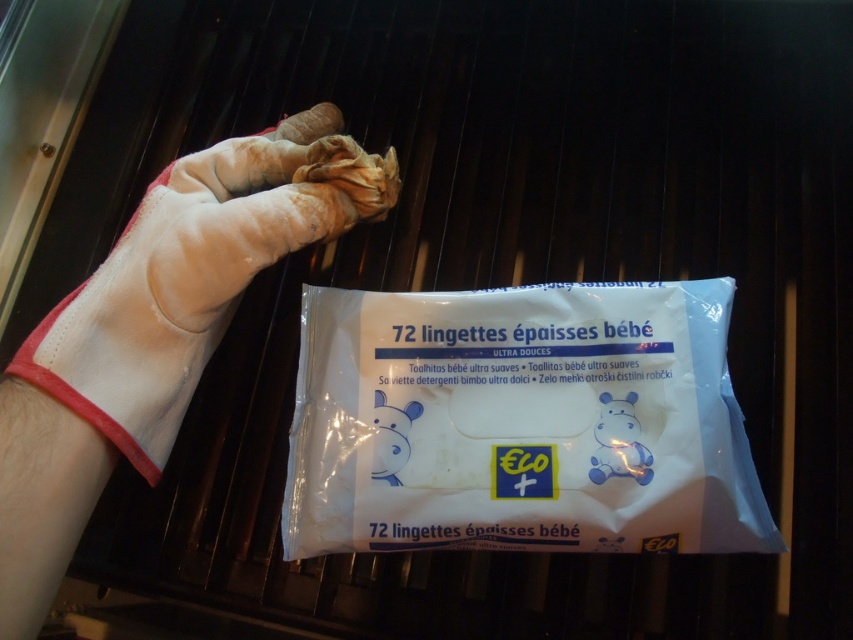
Question: Which point is farther to the camera?

Choices:
 (A) (195, 220)
 (B) (633, 340)

Answer: (B)

Question: Does white plastic wipes at center have a lesser width compared to white leather glove at upper left?

Choices:
 (A) no
 (B) yes

Answer: (A)

Question: Can you confirm if white plastic wipes at center is positioned below white leather glove at upper left?

Choices:
 (A) no
 (B) yes

Answer: (B)

Question: Which point is closer to the camera?

Choices:
 (A) white leather glove at upper left
 (B) white plastic wipes at center

Answer: (A)

Question: Does white plastic wipes at center have a lesser width compared to white leather glove at upper left?

Choices:
 (A) no
 (B) yes

Answer: (A)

=-=-=-=-=

_Given exercise:_
Copy the part of the data that opens with the line containing "Question: Which point is closer" and closes with the last line of the data.

_Worked answer:_
Question: Which point is closer to the camera?

Choices:
 (A) white leather glove at upper left
 (B) white plastic wipes at center

Answer: (A)

Question: Does white plastic wipes at center have a lesser width compared to white leather glove at upper left?

Choices:
 (A) no
 (B) yes

Answer: (A)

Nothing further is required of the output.